> **To do**: Reproduce every item below line for line, omitting the pictures.

> **Exercise data**:

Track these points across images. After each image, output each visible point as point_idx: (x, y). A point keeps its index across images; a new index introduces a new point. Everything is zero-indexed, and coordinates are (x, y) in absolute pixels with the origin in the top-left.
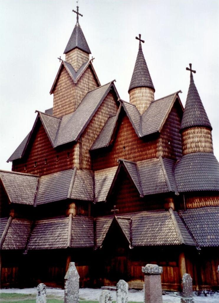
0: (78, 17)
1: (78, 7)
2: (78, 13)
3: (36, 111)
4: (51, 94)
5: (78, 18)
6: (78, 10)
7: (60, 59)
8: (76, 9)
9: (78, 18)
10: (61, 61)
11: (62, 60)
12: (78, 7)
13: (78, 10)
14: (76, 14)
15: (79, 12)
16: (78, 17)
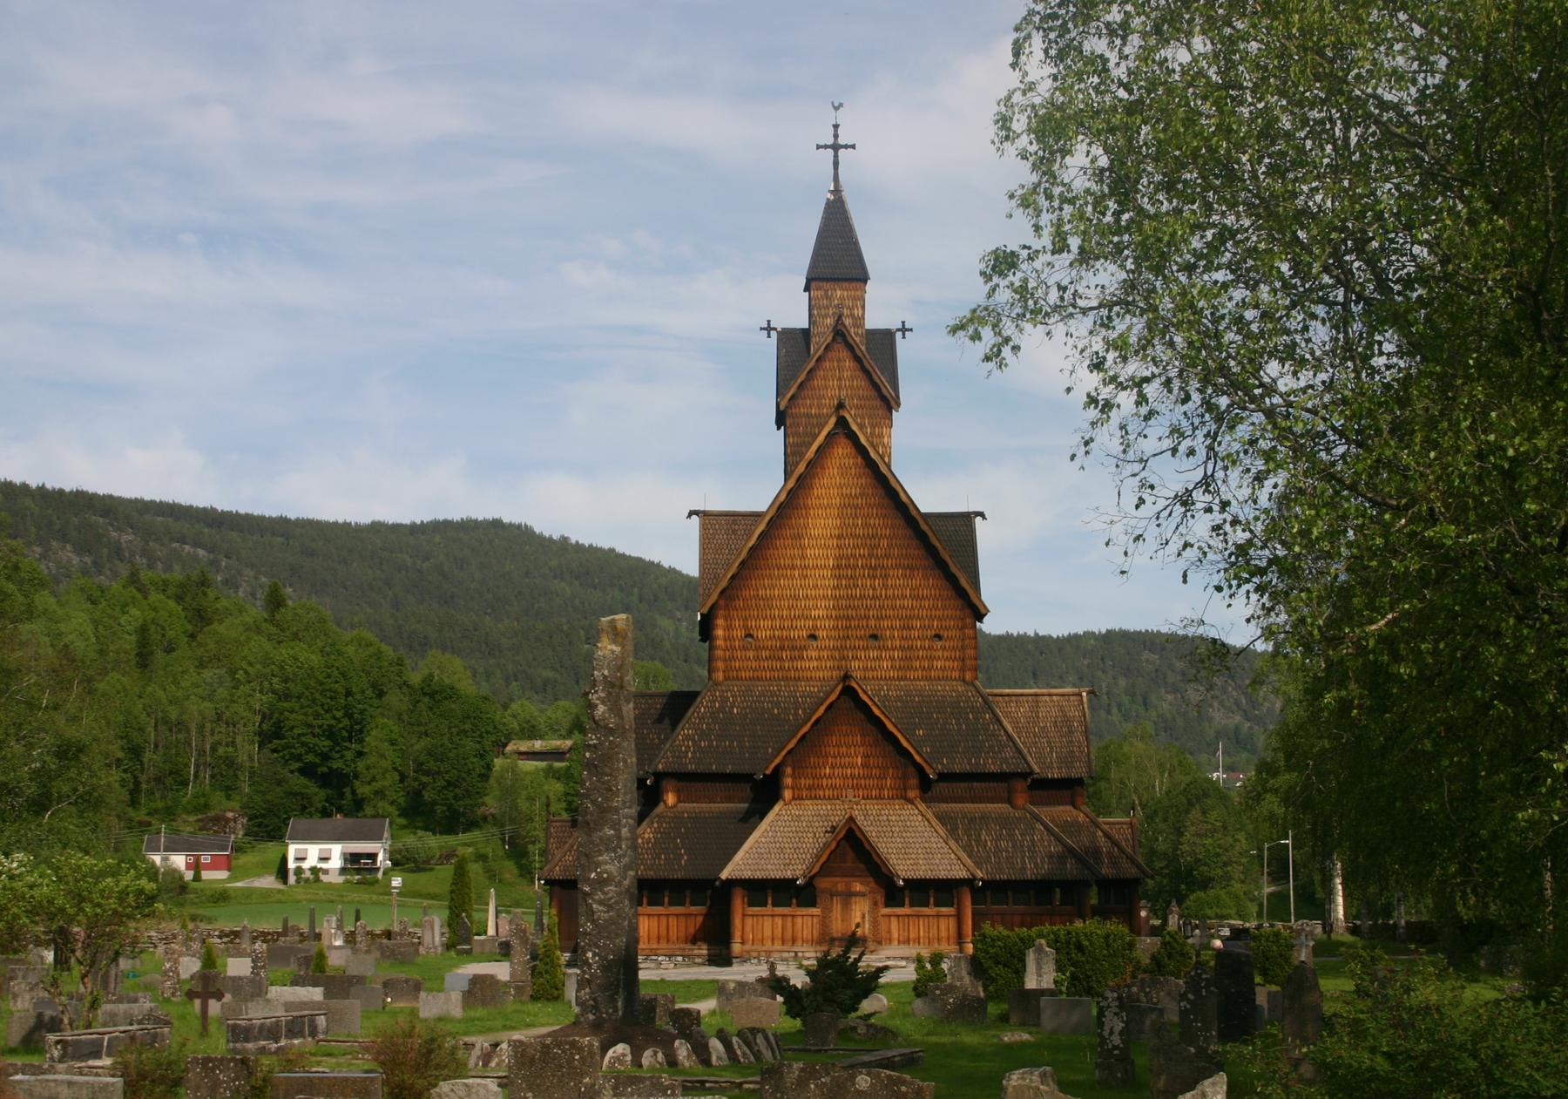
0: (836, 156)
1: (836, 127)
2: (836, 147)
3: (691, 513)
4: (779, 429)
5: (836, 164)
6: (836, 136)
7: (769, 329)
8: (832, 130)
9: (836, 164)
10: (774, 334)
11: (775, 329)
12: (836, 127)
13: (836, 136)
14: (831, 152)
15: (841, 141)
16: (836, 156)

> **Expected answer**:
Track these points across images. After each image, output each visible point as point_idx: (x, y). A point keeps its index across images; a new index introduces a new point. Everything is zero-indexed, and coordinates are (x, y) in absolute pixels with the origin in the top-left.
0: (78, 17)
1: (78, 7)
2: (78, 13)
3: (36, 111)
4: (51, 94)
5: (78, 18)
6: (78, 10)
7: (60, 59)
8: (76, 9)
9: (78, 18)
10: (61, 61)
11: (62, 60)
12: (78, 7)
13: (78, 10)
14: (76, 14)
15: (79, 12)
16: (78, 17)
0: (836, 156)
1: (836, 127)
2: (836, 147)
3: (691, 513)
4: (779, 429)
5: (836, 164)
6: (836, 136)
7: (769, 329)
8: (832, 130)
9: (836, 164)
10: (774, 334)
11: (775, 329)
12: (836, 127)
13: (836, 136)
14: (831, 152)
15: (841, 141)
16: (836, 156)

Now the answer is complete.